What is expected ▸ Omit all pictures, then retype exactly the lines from the one that contains "purple button: 3 -> 0" through the end of the listing.

The data ▸
= = = =

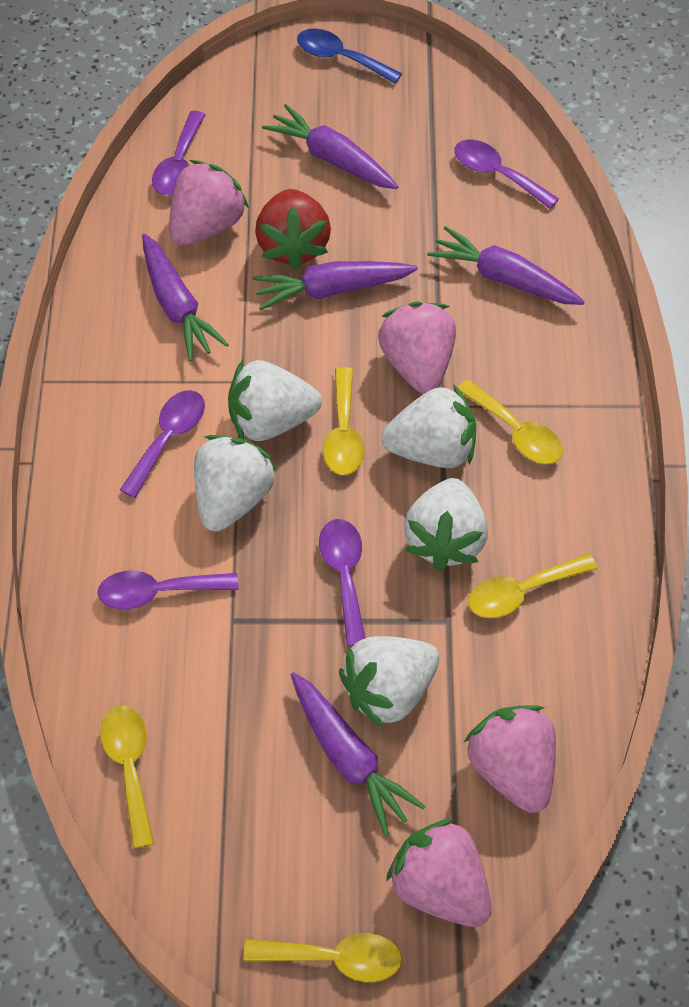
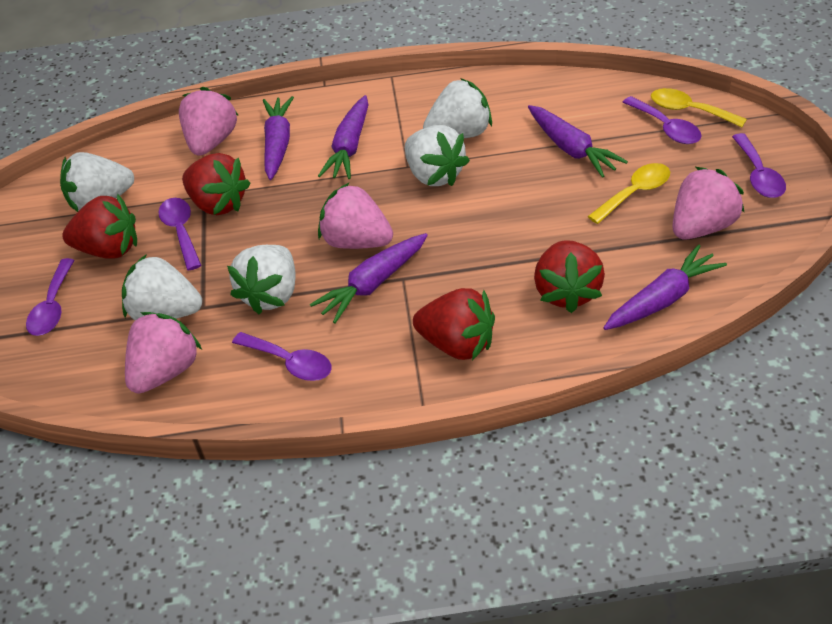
blue spoon: 1 -> 0
red strawberry: 1 -> 4
yellow spoon: 5 -> 2

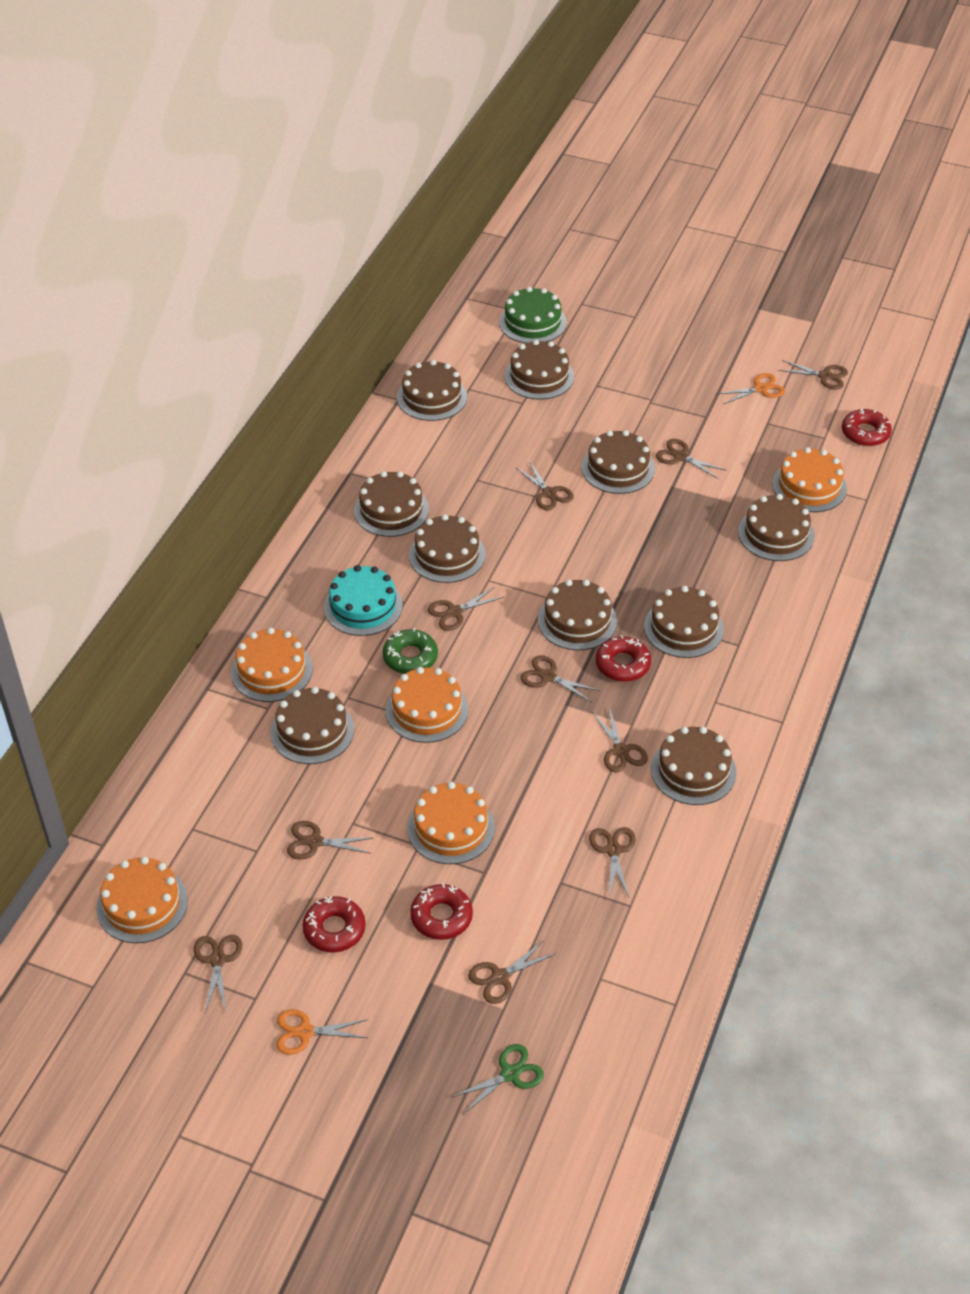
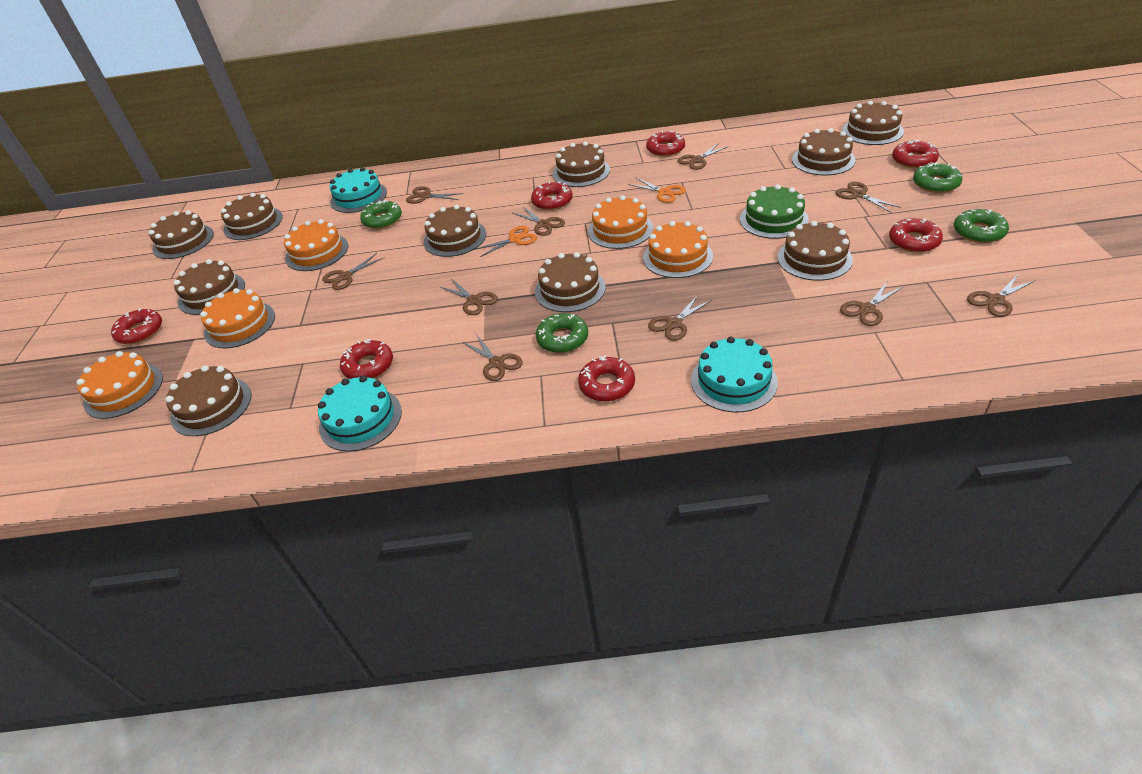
green donut: 1 -> 4
green scissors: 1 -> 0
red donut: 4 -> 7
turquoise cake: 1 -> 3

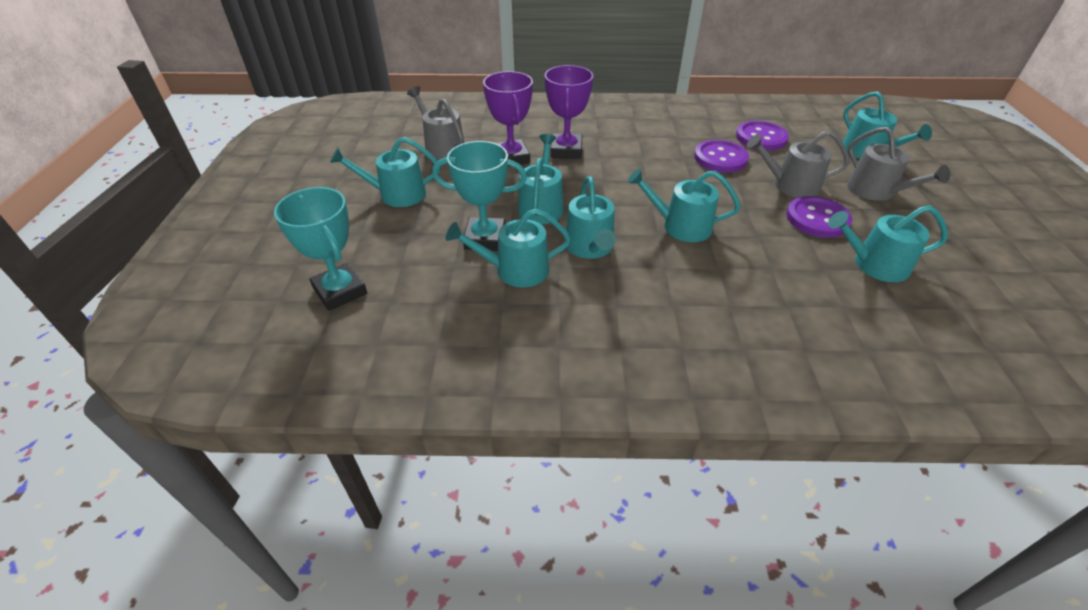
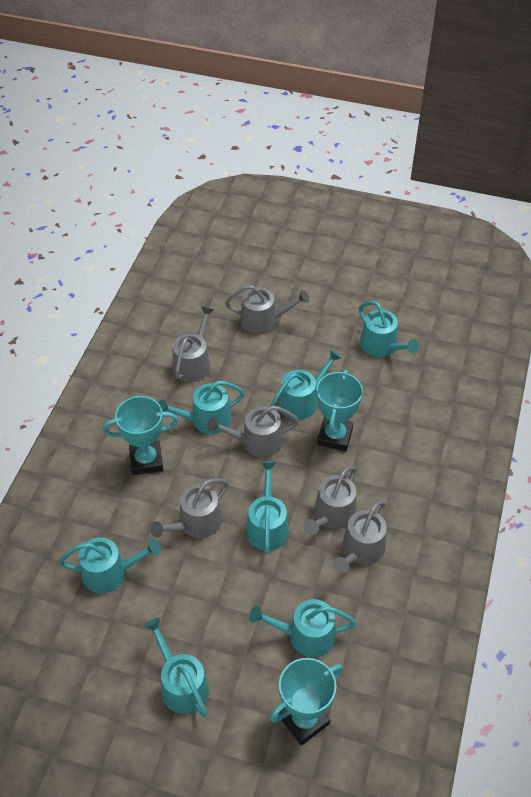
grey watering can: 3 -> 6
purple button: 3 -> 0
purple trophy: 2 -> 0
turquoise trophy: 2 -> 3

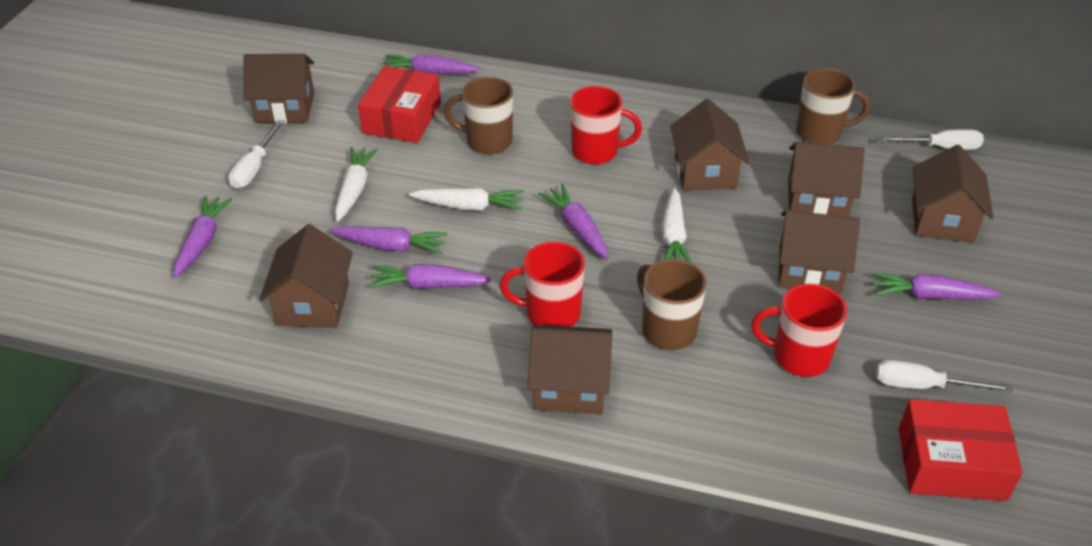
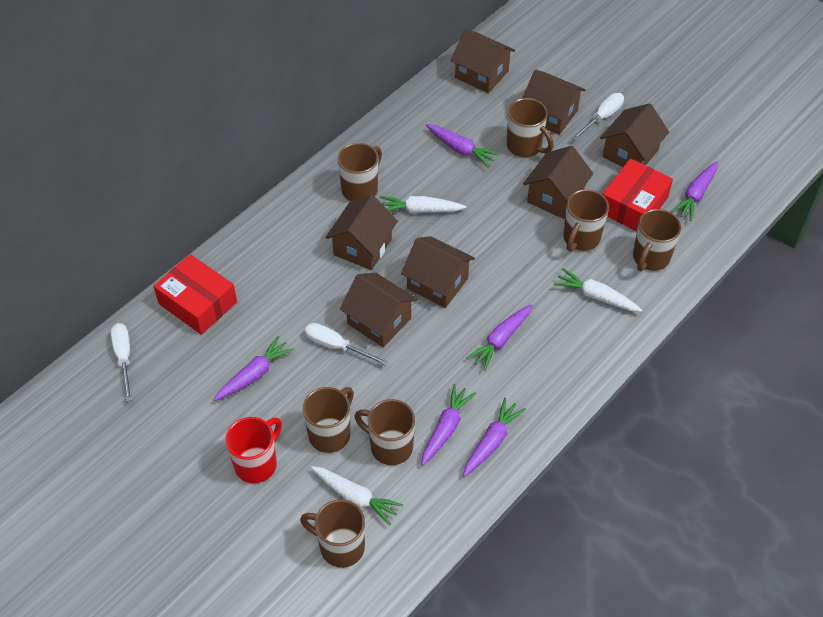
brown mug: 3 -> 7
red mug: 3 -> 1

= = = =

Result of the exercise ▸
purple button: 3 -> 0
purple trophy: 2 -> 0
turquoise trophy: 2 -> 3

brown mug: 3 -> 7
red mug: 3 -> 1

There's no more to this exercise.